What you should do: Look for the word "teddy" in the entries below, then copy every line that has it.

Source material:

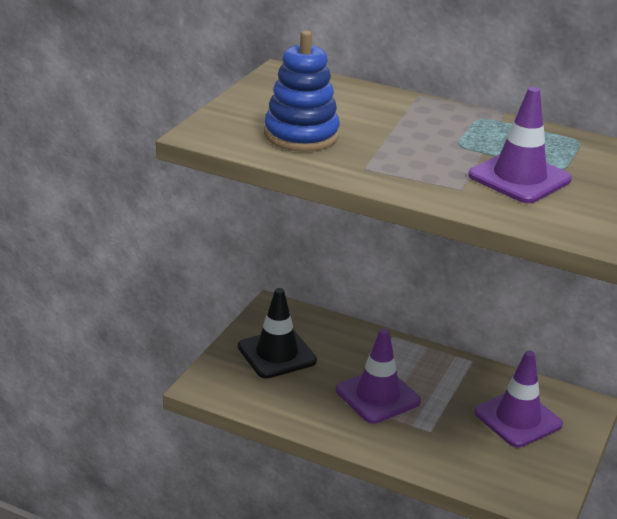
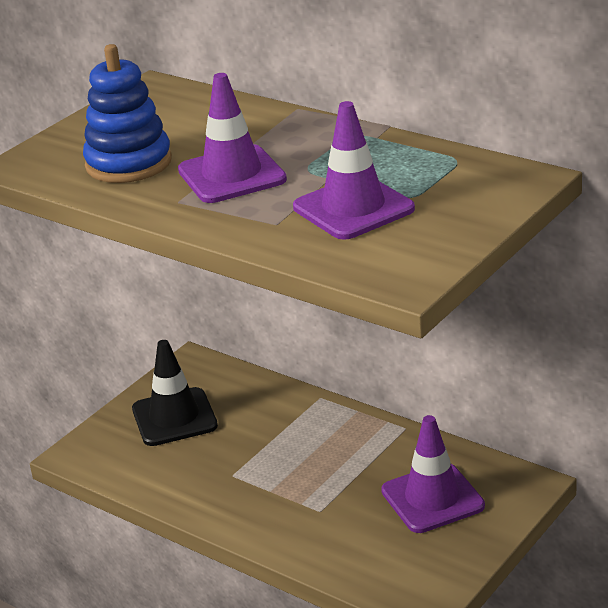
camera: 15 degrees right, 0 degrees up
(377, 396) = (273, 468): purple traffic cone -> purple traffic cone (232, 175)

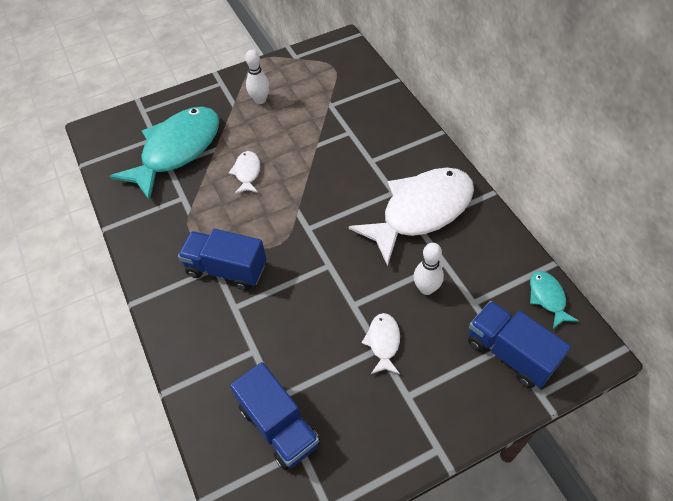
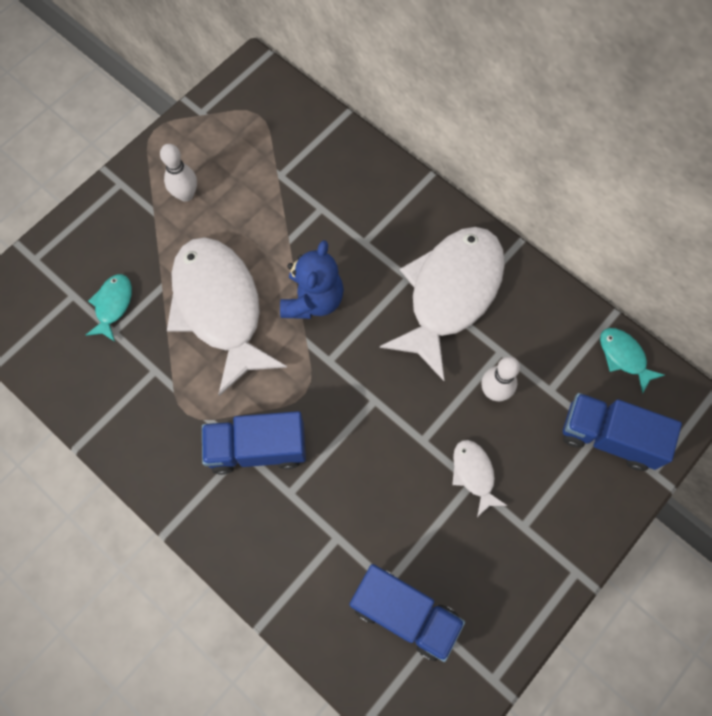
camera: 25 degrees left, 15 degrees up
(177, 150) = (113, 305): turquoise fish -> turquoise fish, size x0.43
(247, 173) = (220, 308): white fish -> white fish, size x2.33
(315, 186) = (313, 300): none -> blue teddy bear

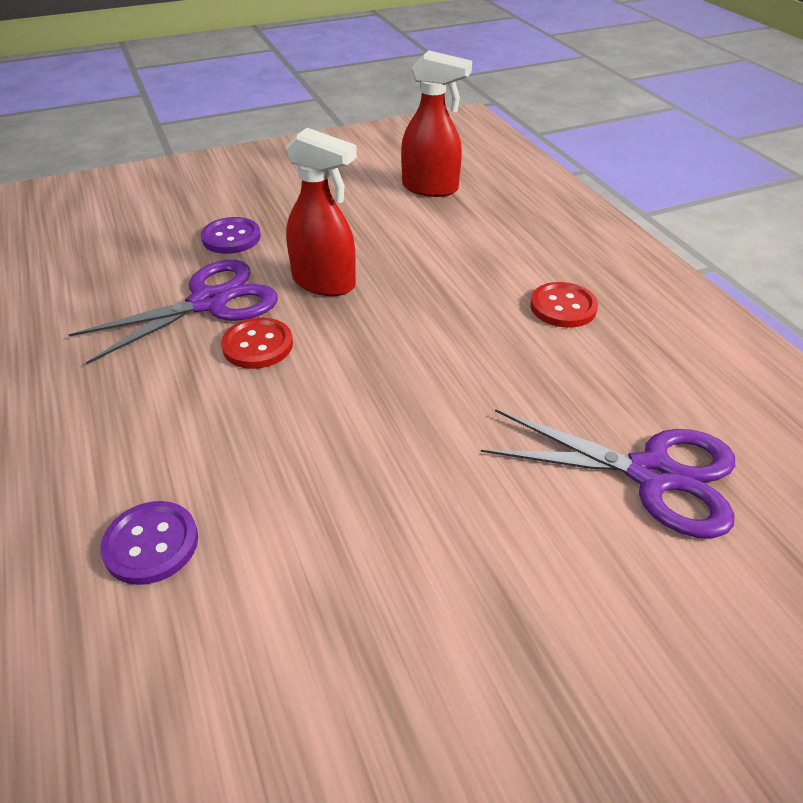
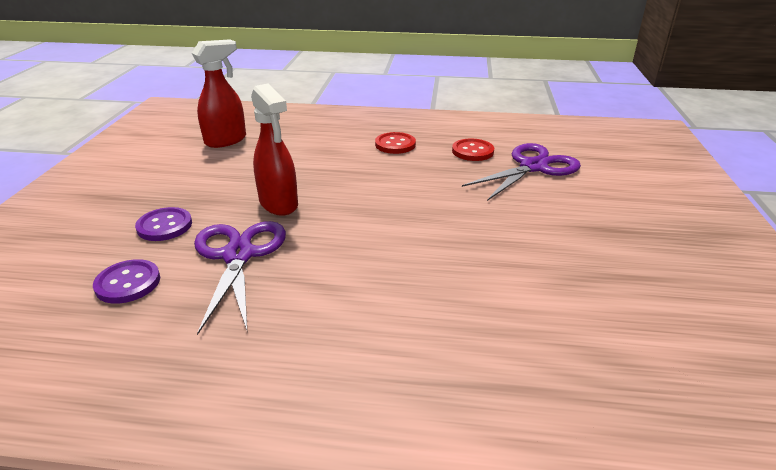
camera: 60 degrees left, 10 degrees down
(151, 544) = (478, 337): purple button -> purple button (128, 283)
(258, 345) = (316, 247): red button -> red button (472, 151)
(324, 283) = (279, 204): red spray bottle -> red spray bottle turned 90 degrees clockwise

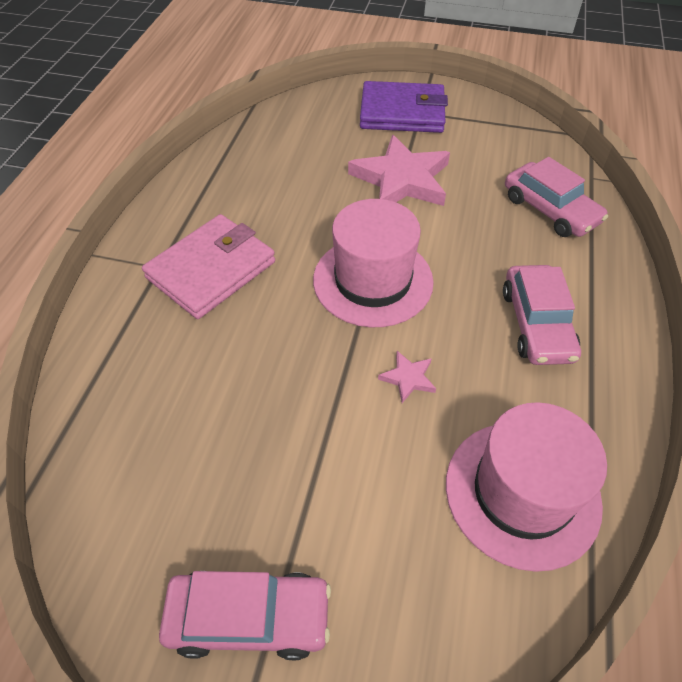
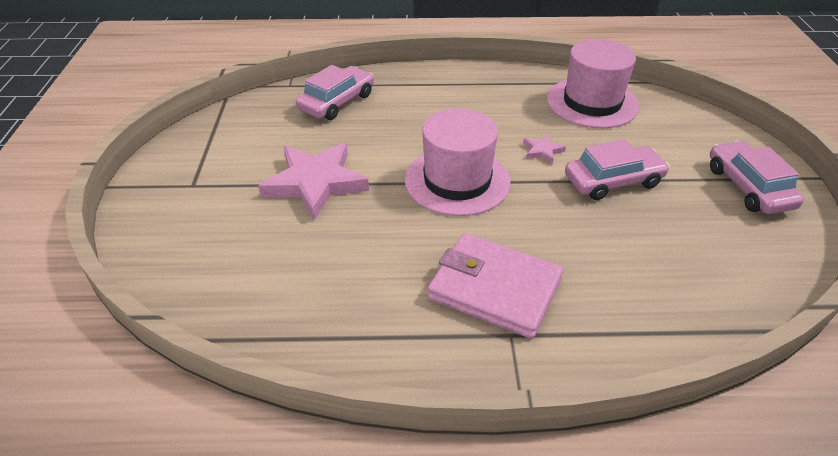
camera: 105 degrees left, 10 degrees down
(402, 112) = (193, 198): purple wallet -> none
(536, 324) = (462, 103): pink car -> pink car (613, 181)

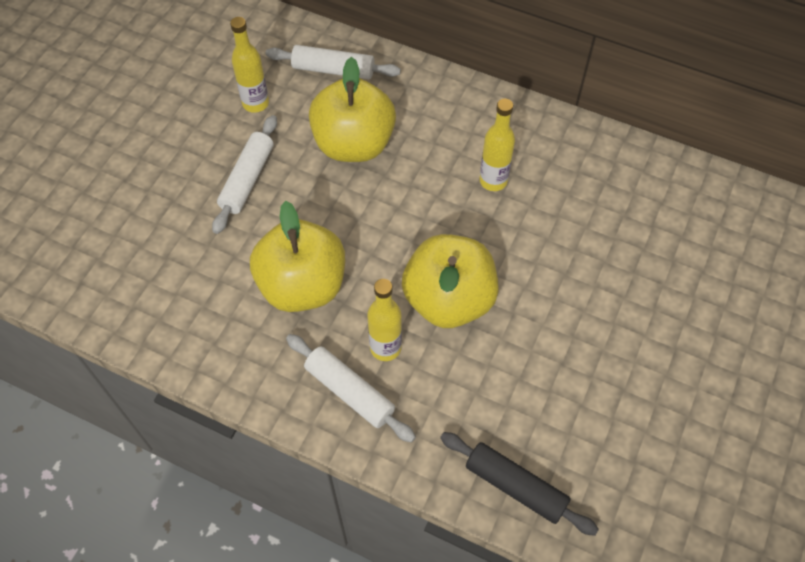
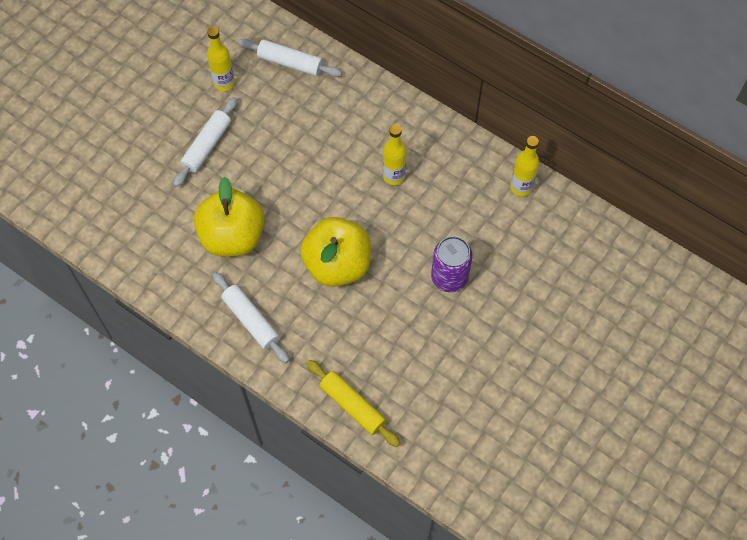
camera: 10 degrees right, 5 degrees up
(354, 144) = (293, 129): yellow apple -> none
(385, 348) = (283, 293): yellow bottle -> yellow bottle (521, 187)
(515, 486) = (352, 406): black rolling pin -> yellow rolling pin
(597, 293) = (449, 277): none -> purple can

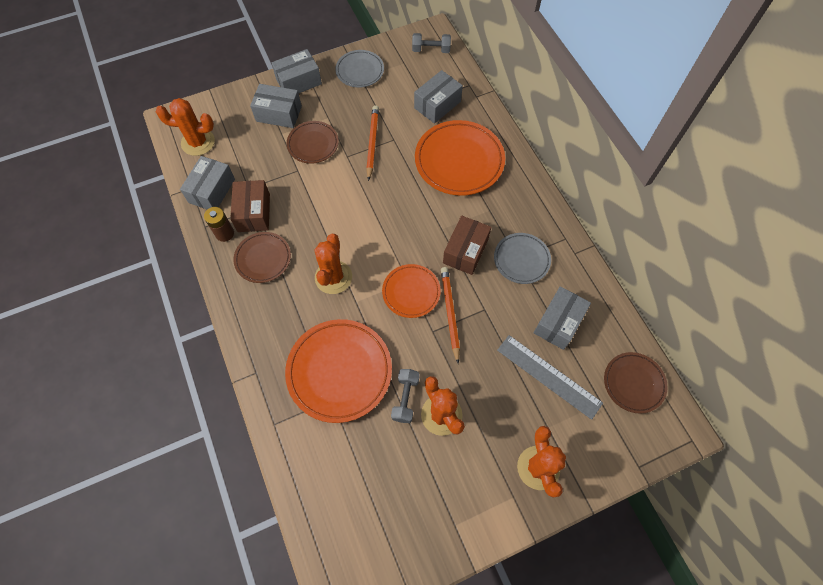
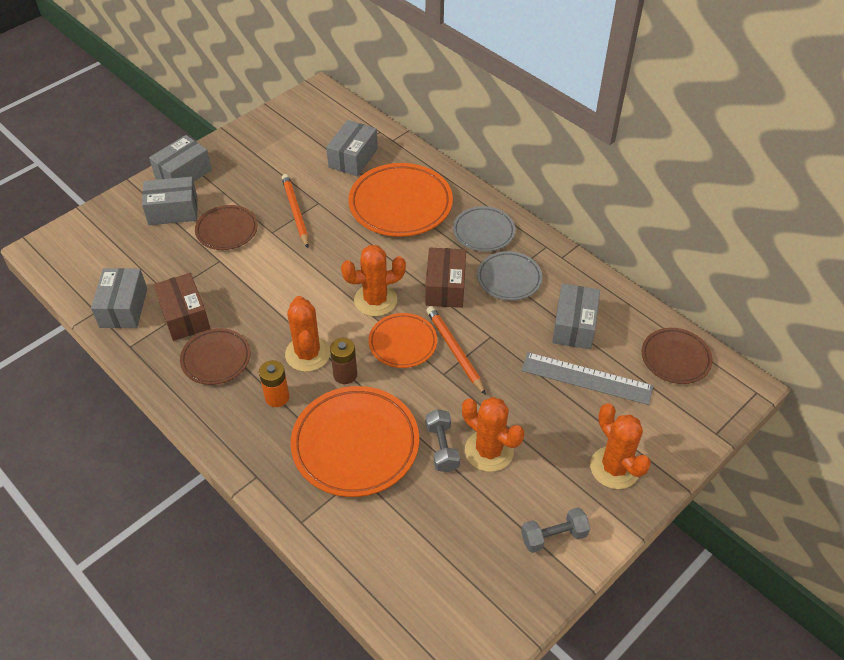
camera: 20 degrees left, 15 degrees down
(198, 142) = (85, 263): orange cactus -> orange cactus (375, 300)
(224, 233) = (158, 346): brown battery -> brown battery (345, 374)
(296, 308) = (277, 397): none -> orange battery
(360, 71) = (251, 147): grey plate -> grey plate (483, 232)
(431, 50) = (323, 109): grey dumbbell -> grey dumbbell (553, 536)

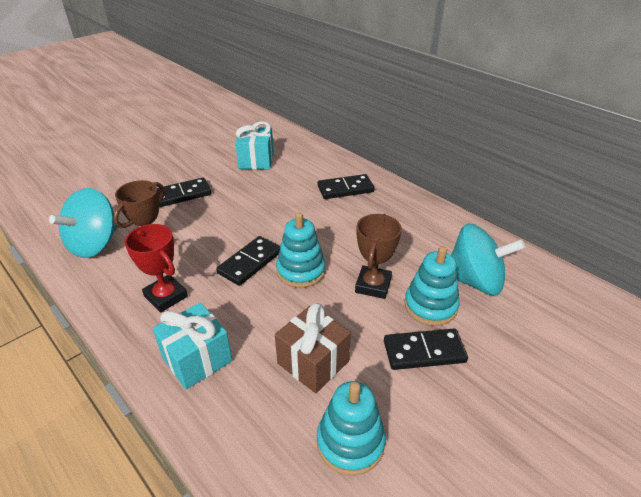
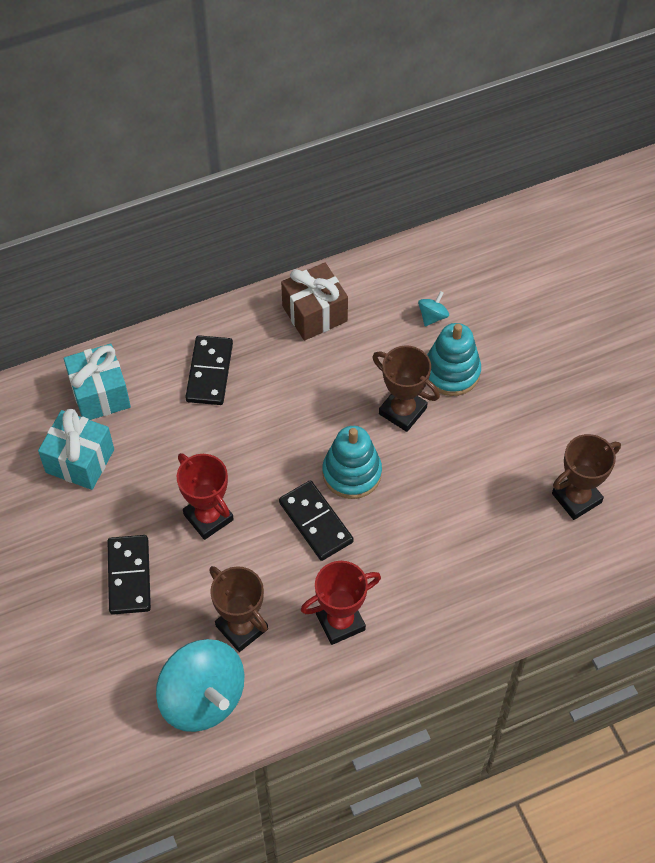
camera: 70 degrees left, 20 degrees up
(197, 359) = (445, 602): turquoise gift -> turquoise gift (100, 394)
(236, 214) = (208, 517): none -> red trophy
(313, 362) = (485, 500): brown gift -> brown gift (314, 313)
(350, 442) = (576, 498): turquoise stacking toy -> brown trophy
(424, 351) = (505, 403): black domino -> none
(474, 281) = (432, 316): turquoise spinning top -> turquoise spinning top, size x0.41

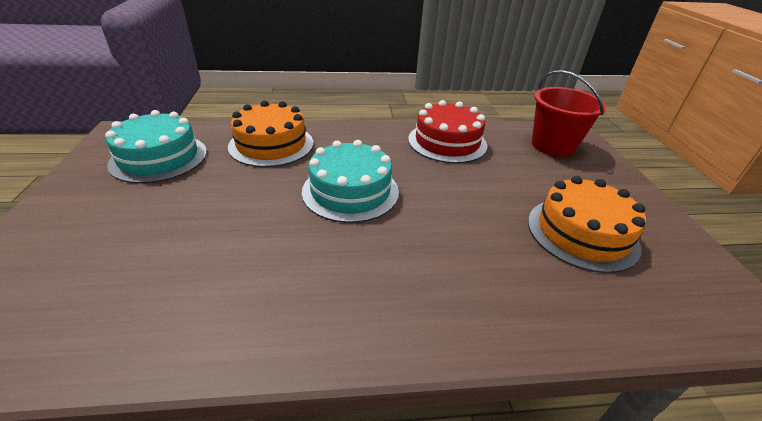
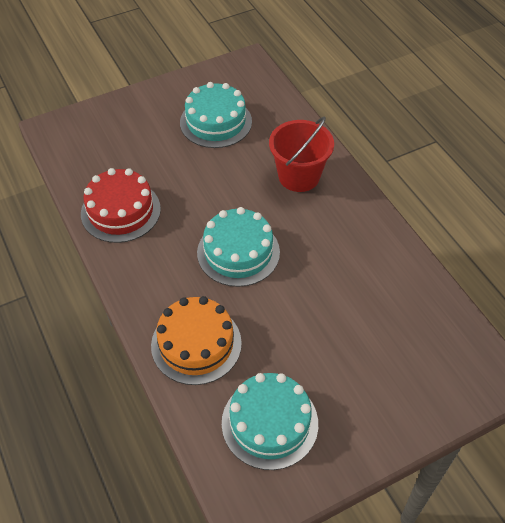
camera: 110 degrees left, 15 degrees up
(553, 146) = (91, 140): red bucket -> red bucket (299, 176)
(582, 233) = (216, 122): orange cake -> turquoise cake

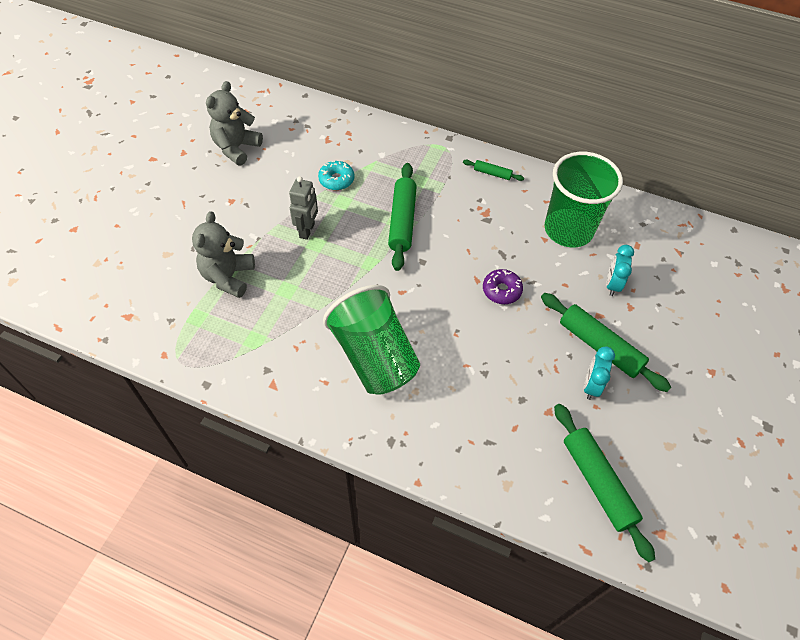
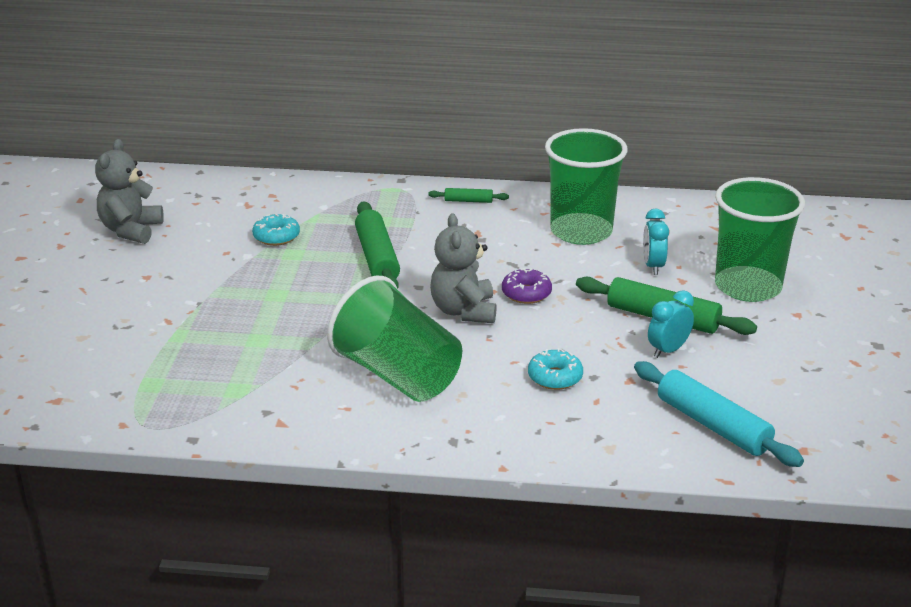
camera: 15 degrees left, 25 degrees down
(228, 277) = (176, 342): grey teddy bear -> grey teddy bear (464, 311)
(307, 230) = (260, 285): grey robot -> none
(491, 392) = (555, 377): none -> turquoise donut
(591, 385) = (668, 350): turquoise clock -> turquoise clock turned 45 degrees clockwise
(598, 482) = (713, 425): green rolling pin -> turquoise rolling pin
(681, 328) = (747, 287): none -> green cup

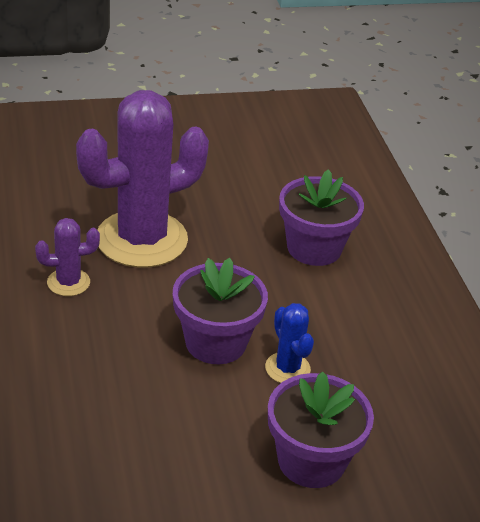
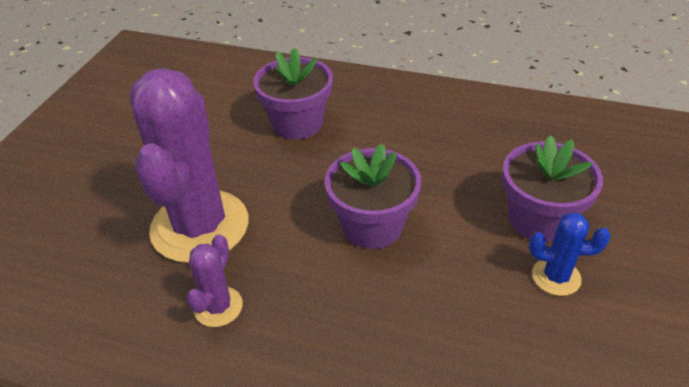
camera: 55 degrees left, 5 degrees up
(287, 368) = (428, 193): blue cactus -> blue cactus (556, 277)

Expected output:
(315, 186) = (313, 300): none -> blue teddy bear
(228, 277) = (176, 342): grey teddy bear -> grey teddy bear (464, 311)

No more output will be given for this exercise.